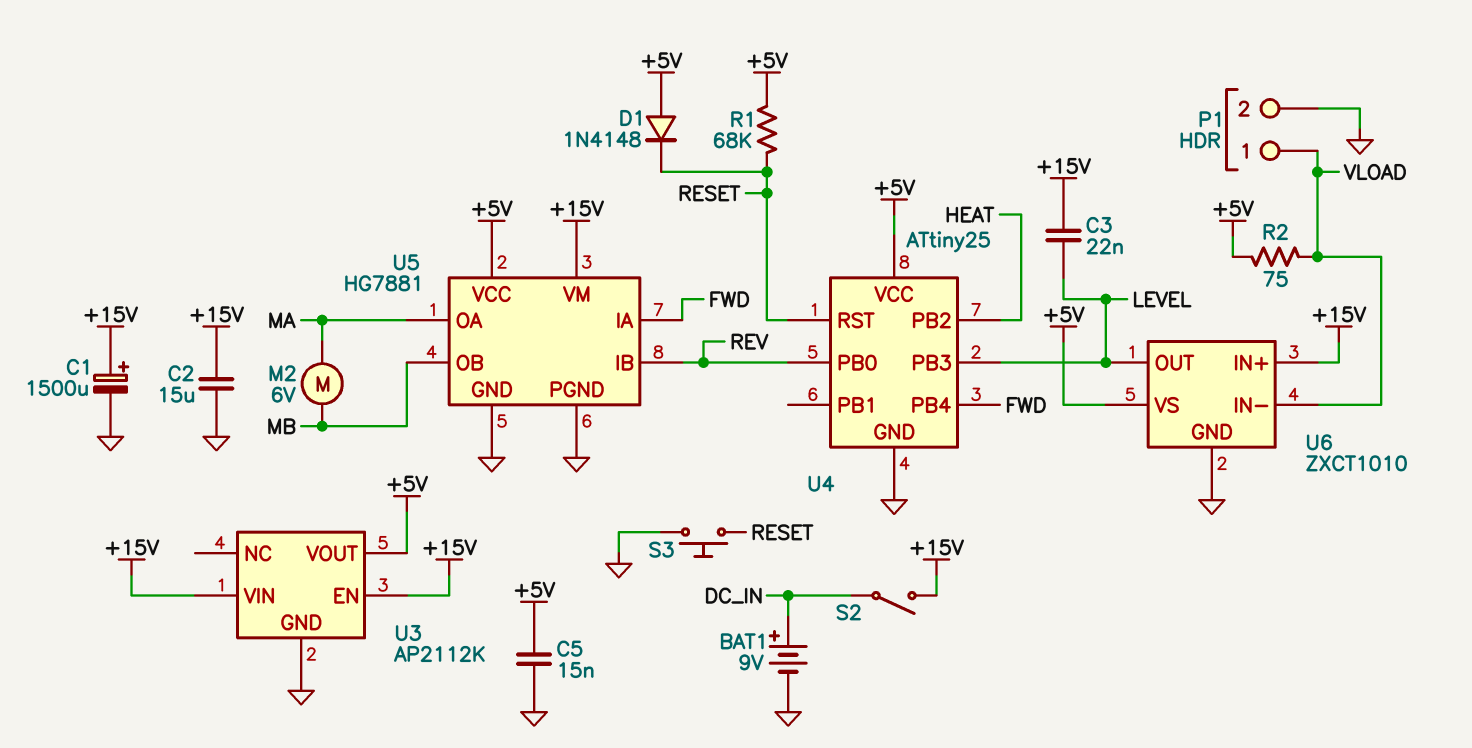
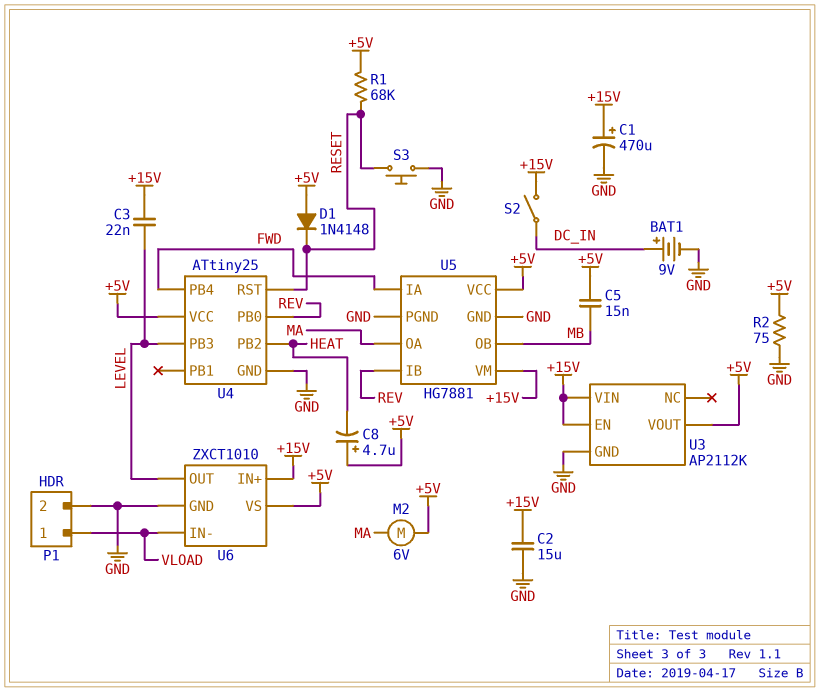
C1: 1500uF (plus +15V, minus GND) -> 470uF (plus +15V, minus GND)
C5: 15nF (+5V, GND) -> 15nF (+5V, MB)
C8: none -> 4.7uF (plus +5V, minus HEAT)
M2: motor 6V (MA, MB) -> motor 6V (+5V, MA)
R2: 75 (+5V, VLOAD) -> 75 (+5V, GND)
---
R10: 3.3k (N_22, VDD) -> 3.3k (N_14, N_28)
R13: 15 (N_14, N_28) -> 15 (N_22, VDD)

» Assigned task
Reproduce exactly, and only, the part of the listing above that begins at the line with "R10: 3.3k (N_22, VDD) -> 3.3k (N_14, N_28)" and goes on through the line with "R13: 15 (N_14, N_28) -> 15 (N_22, VDD)".

» Response
R10: 3.3k (N_22, VDD) -> 3.3k (N_14, N_28)
R13: 15 (N_14, N_28) -> 15 (N_22, VDD)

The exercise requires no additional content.